The expected answer is the set of lines in the data below between the line holding "mancuerna/rojo (152, 315, 204, 373)" and the line holding "ficha de dominó/verde", inclusive, written out exactly.

• **RECORDS FOR PROCESSING**
○ ○ ○ ○ ○ ○ ○
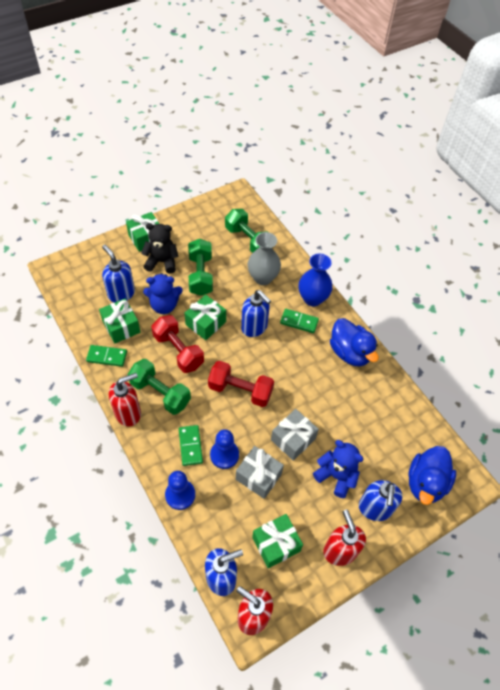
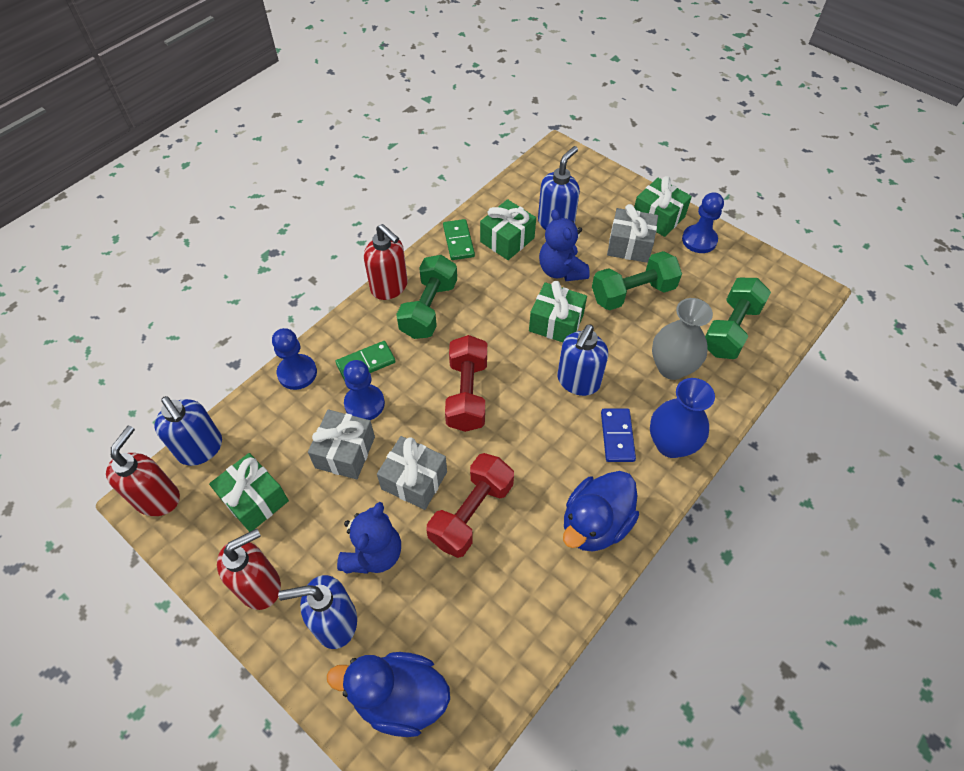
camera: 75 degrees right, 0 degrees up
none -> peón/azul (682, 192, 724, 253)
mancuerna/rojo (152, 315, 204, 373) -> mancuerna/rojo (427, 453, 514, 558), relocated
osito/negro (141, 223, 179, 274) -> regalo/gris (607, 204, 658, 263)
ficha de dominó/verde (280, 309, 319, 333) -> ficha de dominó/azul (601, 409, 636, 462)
○ ○ ○ ○ ○ ○ ○
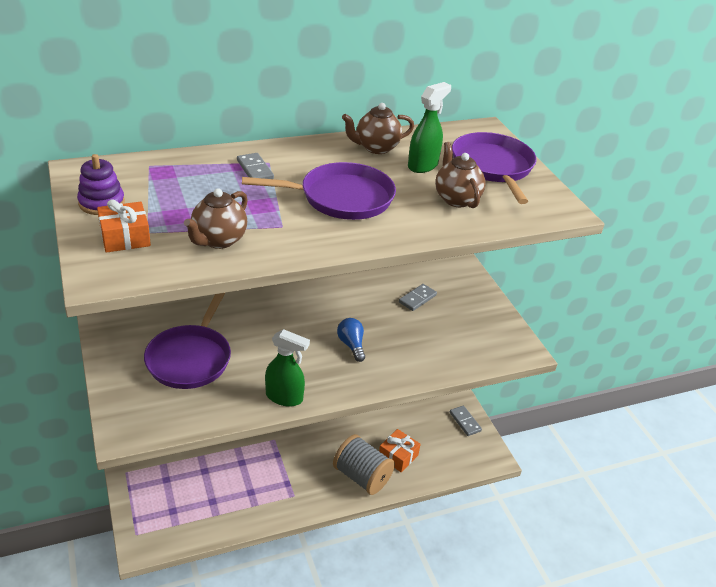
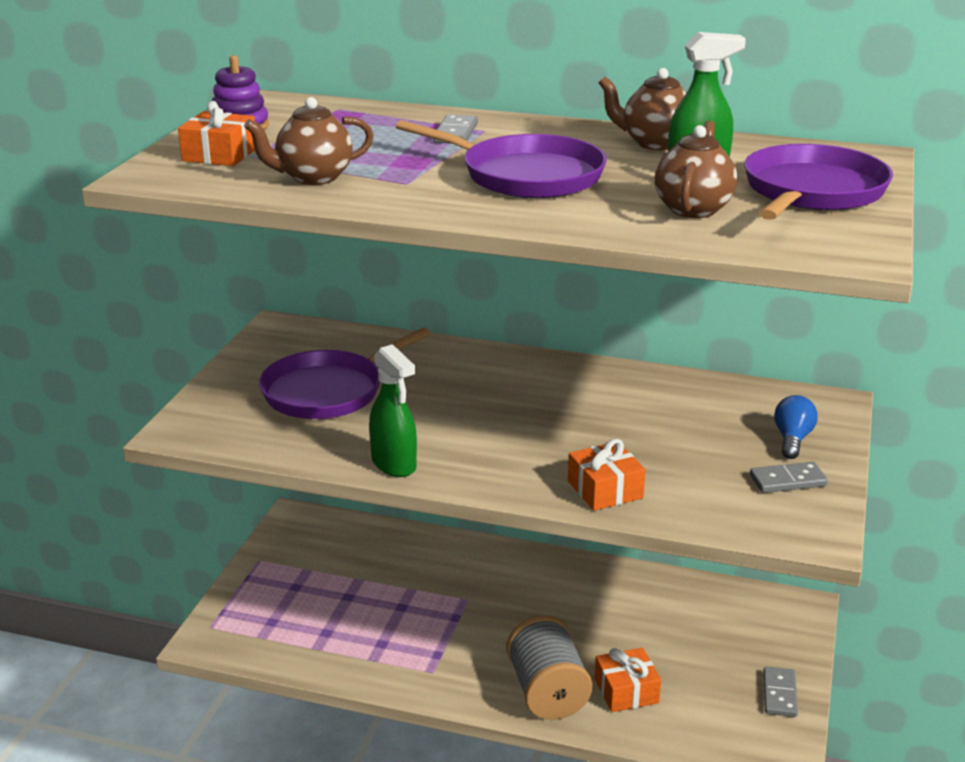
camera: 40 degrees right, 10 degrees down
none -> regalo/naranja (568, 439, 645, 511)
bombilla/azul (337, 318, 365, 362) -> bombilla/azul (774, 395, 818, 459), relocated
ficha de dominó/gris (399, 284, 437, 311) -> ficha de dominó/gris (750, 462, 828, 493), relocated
○ ○ ○ ○ ○ ○ ○
• **COMPLETED TASK**
mancuerna/rojo (152, 315, 204, 373) -> mancuerna/rojo (427, 453, 514, 558), relocated
osito/negro (141, 223, 179, 274) -> regalo/gris (607, 204, 658, 263)
ficha de dominó/verde (280, 309, 319, 333) -> ficha de dominó/azul (601, 409, 636, 462)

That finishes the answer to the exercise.